==== Data to examine ====

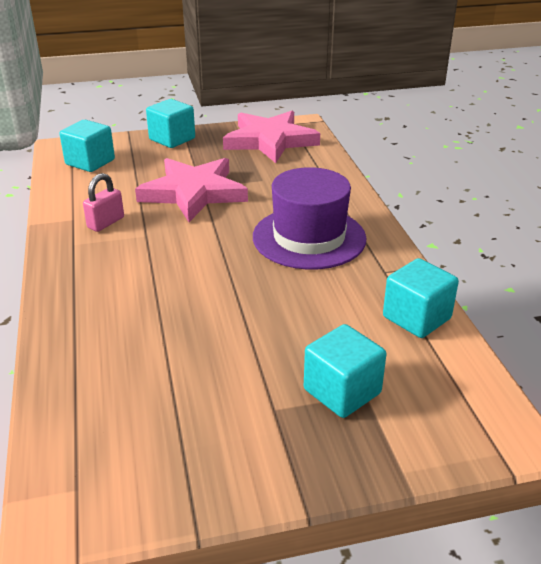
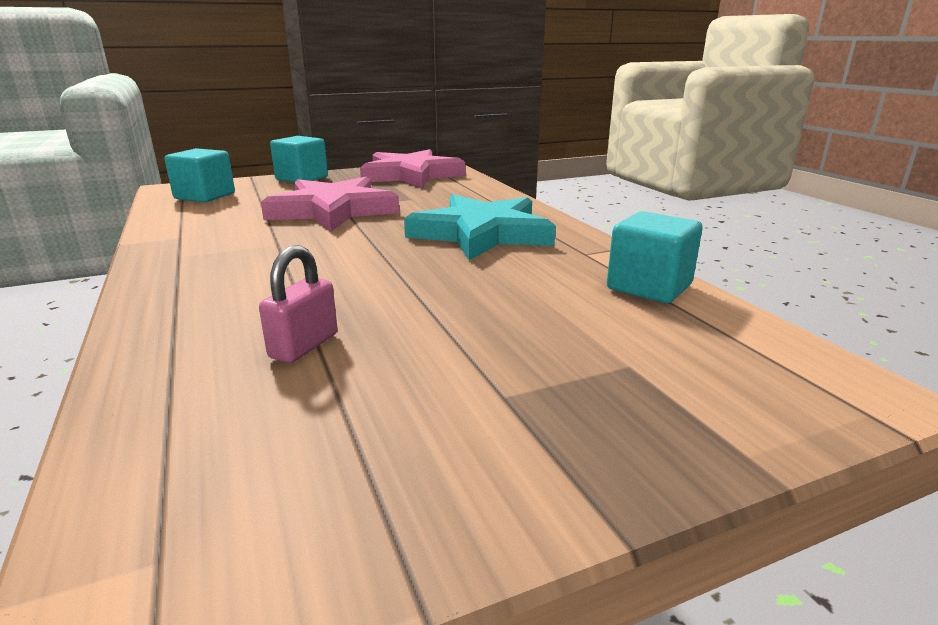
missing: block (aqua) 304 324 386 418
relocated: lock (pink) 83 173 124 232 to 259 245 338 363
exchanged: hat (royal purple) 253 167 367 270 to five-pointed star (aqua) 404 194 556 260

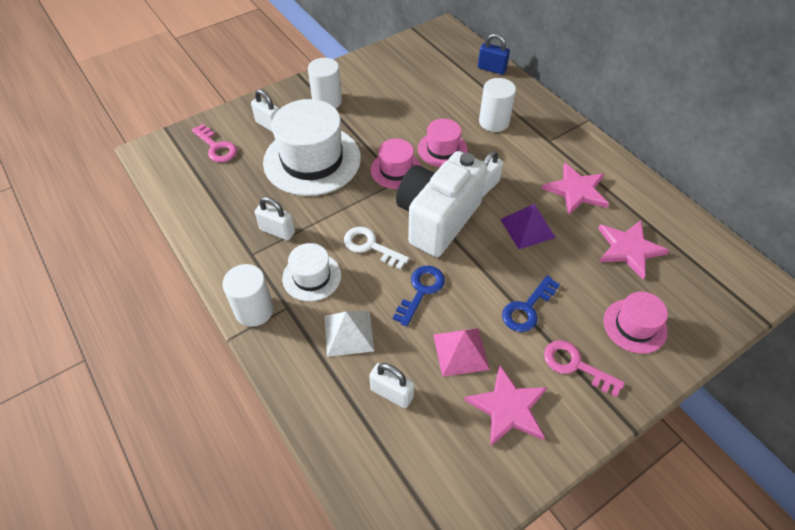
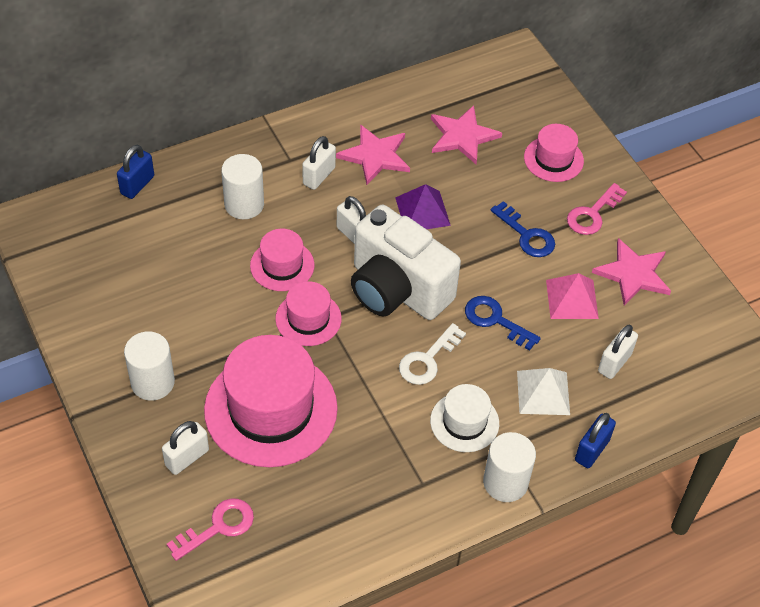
appeared: lock (cobalt) 575 413 616 468
relocated: lock (pure white) 255 197 295 240 to 302 136 336 190
colour: hat (pure white) 263 99 361 196 to hat (pink) 204 335 338 467

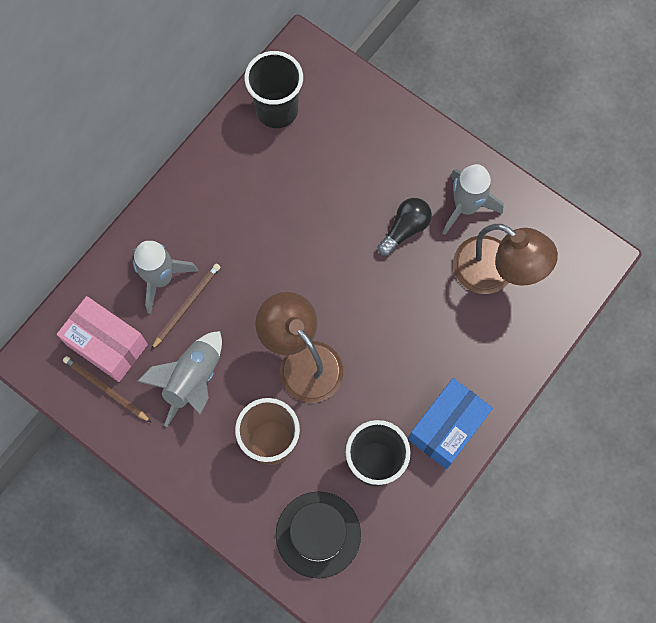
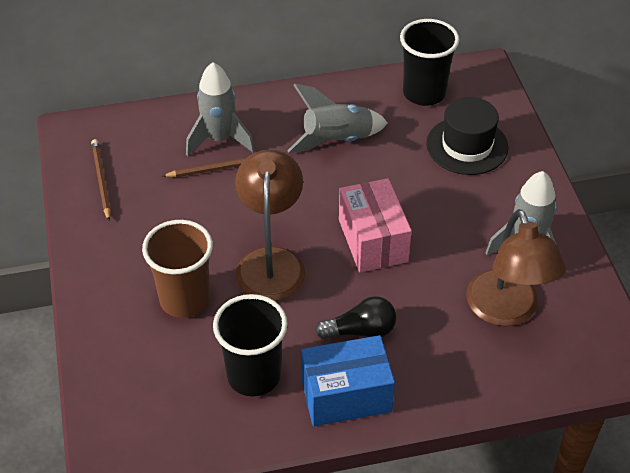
relocated: package (pink) 57 296 148 382 to 339 178 412 272; rocket (grey) 137 331 222 427 to 287 84 388 153; hat (black) 276 492 361 578 to 426 97 508 175; light bulb (black) 377 198 432 256 to 315 296 396 339

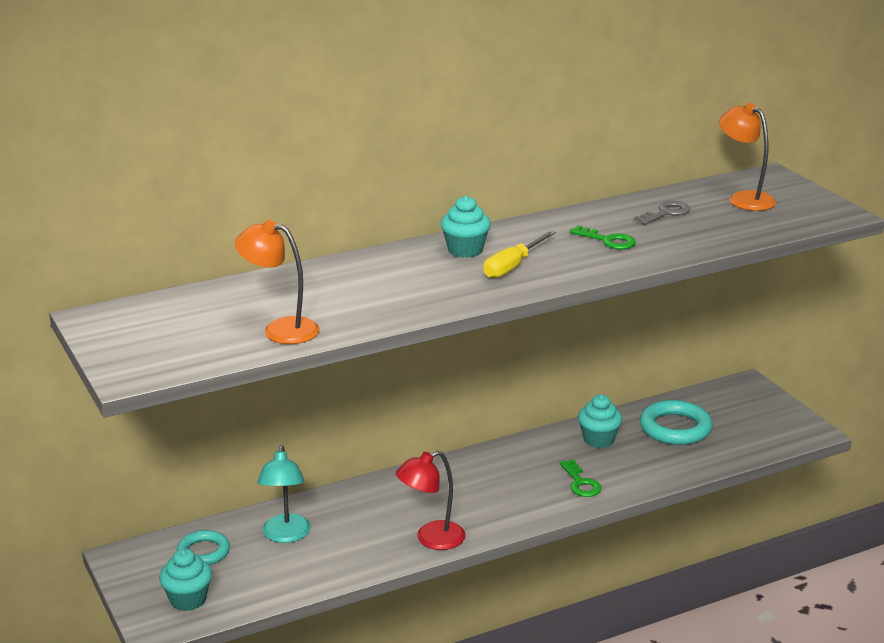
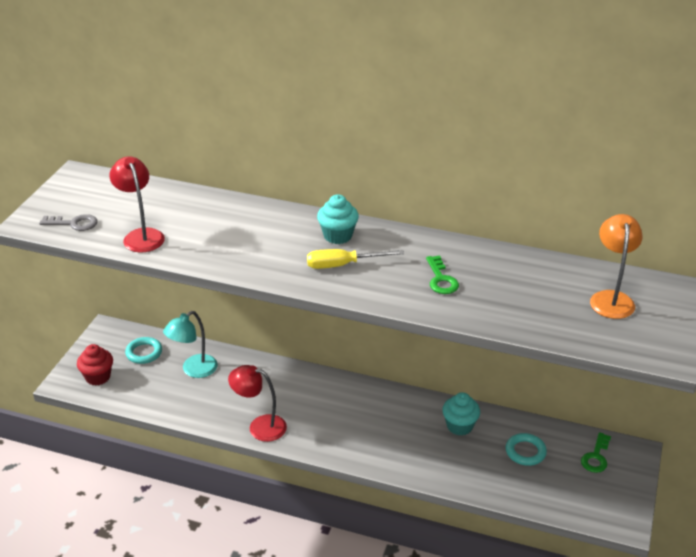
relocated: door key (emerald) 560 459 602 497 to 581 432 611 473; door key (grey) 634 201 690 225 to 39 214 97 231
colour: fairy cake (aqua) 159 549 212 611 to fairy cake (crimson) 77 344 113 386; desk lamp (orange) 235 220 320 344 to desk lamp (crimson) 109 156 165 253
size: hoop (aqua) 640 400 713 445 = 506 433 547 466 x0.64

====

**Work request**.
For every entry above, write it out exactly and remove any image.

**Task response**.
missing: block (aqua) 304 324 386 418
relocated: lock (pink) 83 173 124 232 to 259 245 338 363
exchanged: hat (royal purple) 253 167 367 270 to five-pointed star (aqua) 404 194 556 260

appeared: lock (cobalt) 575 413 616 468
relocated: lock (pure white) 255 197 295 240 to 302 136 336 190
colour: hat (pure white) 263 99 361 196 to hat (pink) 204 335 338 467

relocated: package (pink) 57 296 148 382 to 339 178 412 272; rocket (grey) 137 331 222 427 to 287 84 388 153; hat (black) 276 492 361 578 to 426 97 508 175; light bulb (black) 377 198 432 256 to 315 296 396 339

relocated: door key (emerald) 560 459 602 497 to 581 432 611 473; door key (grey) 634 201 690 225 to 39 214 97 231
colour: fairy cake (aqua) 159 549 212 611 to fairy cake (crimson) 77 344 113 386; desk lamp (orange) 235 220 320 344 to desk lamp (crimson) 109 156 165 253
size: hoop (aqua) 640 400 713 445 = 506 433 547 466 x0.64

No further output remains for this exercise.